* [Work request]
Below are some records. Return exactly the lines from the one with "building: [149,113,217,179] -> none" to the one with "building: [255,177,354,289] -> none", and nothing else.

* [Material for the task]
===

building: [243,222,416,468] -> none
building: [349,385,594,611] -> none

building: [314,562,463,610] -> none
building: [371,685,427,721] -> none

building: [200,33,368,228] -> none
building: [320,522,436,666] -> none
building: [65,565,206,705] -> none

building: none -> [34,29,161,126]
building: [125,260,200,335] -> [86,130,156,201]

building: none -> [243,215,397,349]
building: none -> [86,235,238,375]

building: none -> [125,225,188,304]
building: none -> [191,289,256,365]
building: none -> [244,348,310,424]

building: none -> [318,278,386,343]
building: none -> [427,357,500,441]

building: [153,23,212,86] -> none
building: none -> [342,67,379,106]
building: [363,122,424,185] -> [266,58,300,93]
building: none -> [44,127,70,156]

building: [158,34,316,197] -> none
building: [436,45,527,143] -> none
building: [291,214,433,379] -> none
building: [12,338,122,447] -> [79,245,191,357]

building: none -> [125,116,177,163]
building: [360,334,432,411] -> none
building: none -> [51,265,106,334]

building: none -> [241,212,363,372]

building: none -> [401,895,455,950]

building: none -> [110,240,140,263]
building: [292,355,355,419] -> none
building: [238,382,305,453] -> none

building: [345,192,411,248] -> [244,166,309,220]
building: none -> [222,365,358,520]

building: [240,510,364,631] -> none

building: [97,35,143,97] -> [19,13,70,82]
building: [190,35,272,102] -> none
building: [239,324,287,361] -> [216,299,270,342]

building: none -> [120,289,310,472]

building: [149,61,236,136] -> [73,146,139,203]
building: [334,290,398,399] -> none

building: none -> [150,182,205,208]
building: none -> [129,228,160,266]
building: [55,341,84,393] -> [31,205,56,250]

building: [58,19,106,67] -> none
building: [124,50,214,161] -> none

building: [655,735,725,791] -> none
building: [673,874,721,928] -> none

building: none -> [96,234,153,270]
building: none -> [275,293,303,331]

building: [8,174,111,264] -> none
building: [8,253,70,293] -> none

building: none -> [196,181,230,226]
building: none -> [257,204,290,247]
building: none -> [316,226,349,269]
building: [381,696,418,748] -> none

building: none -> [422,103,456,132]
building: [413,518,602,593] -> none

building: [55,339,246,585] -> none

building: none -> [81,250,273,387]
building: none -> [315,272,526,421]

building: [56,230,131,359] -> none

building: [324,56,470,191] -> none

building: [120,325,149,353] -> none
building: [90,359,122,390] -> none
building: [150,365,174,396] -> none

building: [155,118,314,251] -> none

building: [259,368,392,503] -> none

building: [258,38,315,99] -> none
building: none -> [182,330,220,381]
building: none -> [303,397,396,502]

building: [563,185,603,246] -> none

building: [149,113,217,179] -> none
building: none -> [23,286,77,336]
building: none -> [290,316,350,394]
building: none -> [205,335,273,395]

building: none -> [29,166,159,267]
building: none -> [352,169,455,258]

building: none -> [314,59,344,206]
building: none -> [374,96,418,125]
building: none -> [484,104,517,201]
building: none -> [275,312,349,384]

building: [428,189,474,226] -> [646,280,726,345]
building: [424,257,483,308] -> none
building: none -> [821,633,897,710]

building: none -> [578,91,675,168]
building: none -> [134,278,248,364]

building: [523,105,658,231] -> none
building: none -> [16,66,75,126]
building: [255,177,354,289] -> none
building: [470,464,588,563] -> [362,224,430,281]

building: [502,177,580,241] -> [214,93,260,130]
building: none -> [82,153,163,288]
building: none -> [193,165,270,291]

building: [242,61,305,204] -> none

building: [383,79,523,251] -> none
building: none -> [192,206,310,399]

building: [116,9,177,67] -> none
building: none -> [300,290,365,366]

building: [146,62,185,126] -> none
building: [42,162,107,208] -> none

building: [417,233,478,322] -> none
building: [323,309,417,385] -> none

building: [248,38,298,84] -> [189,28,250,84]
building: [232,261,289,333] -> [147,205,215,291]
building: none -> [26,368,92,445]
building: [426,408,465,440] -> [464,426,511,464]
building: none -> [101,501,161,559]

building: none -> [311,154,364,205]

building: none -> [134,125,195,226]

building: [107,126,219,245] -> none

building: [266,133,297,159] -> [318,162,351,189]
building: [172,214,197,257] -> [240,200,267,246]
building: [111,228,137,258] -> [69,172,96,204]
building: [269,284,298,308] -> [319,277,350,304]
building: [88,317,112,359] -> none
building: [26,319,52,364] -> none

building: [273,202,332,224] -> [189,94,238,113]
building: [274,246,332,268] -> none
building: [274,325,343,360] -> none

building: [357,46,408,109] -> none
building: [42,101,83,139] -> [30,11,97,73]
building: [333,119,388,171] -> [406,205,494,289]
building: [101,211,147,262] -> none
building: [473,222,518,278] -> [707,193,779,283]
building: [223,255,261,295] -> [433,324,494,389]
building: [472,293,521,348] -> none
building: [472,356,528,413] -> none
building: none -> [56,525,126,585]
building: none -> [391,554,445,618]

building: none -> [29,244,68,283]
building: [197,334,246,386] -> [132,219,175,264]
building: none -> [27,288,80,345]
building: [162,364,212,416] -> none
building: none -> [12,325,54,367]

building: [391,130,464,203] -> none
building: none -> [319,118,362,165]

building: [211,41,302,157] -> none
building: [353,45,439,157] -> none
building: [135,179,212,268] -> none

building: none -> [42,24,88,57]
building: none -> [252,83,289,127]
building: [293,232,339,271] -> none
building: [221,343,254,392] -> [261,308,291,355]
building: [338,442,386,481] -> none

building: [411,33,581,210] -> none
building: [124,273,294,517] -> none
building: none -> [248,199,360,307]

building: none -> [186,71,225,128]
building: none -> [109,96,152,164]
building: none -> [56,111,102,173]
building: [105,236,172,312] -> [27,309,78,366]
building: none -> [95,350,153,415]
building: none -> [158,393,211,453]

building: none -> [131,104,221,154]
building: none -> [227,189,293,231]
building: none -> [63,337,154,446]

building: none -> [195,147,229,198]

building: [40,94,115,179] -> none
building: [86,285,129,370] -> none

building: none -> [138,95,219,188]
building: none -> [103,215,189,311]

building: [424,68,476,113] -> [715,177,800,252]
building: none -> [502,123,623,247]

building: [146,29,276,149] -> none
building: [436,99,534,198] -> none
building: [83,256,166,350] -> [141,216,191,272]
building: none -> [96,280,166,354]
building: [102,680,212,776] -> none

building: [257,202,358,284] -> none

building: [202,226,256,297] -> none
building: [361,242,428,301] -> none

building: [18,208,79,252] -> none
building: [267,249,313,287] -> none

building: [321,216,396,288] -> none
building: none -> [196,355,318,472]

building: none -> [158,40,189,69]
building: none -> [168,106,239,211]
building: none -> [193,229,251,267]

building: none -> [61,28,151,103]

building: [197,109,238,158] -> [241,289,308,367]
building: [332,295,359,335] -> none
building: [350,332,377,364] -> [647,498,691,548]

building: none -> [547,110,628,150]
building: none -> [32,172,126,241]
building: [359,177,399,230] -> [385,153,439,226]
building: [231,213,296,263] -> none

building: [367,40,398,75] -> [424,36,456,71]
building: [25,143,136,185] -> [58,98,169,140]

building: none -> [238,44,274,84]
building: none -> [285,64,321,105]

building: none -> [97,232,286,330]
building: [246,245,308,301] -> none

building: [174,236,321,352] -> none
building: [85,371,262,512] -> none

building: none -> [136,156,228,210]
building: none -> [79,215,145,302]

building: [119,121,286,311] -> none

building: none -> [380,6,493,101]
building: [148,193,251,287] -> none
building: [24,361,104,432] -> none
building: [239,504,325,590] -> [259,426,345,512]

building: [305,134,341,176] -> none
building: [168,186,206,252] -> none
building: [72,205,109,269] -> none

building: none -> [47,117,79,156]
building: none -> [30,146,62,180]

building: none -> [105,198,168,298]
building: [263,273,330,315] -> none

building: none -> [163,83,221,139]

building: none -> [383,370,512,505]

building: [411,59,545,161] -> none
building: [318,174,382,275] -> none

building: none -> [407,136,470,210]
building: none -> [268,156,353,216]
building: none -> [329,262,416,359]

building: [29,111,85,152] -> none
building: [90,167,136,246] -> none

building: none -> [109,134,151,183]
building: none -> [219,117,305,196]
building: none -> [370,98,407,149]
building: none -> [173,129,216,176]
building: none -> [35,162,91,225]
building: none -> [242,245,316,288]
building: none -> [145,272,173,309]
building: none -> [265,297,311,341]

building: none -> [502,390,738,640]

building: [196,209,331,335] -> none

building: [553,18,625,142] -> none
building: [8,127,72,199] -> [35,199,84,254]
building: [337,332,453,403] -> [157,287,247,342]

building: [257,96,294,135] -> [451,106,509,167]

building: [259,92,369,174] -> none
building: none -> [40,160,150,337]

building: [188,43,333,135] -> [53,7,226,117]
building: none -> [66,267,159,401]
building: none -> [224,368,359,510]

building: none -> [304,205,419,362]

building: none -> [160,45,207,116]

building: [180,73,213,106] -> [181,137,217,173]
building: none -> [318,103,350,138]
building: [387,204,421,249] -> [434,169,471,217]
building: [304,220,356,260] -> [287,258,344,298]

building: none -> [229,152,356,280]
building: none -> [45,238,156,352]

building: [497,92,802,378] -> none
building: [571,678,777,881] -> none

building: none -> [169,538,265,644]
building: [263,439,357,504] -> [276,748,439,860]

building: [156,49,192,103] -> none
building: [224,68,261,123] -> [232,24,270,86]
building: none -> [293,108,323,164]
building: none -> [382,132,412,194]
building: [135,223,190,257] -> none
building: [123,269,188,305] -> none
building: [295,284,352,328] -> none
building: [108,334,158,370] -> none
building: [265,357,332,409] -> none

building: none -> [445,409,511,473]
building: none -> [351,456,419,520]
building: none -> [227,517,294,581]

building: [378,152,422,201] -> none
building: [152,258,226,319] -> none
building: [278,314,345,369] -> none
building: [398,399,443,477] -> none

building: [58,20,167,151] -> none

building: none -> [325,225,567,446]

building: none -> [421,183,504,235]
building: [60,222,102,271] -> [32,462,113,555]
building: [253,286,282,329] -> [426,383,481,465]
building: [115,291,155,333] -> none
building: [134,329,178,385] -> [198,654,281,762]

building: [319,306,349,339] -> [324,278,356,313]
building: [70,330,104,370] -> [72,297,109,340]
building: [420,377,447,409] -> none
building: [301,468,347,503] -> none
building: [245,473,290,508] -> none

===

* [Result]
building: [149,113,217,179] -> none
building: none -> [23,286,77,336]
building: none -> [290,316,350,394]
building: none -> [205,335,273,395]

building: none -> [29,166,159,267]
building: none -> [352,169,455,258]

building: none -> [314,59,344,206]
building: none -> [374,96,418,125]
building: none -> [484,104,517,201]
building: none -> [275,312,349,384]

building: [428,189,474,226] -> [646,280,726,345]
building: [424,257,483,308] -> none
building: none -> [821,633,897,710]

building: none -> [578,91,675,168]
building: none -> [134,278,248,364]

building: [523,105,658,231] -> none
building: none -> [16,66,75,126]
building: [255,177,354,289] -> none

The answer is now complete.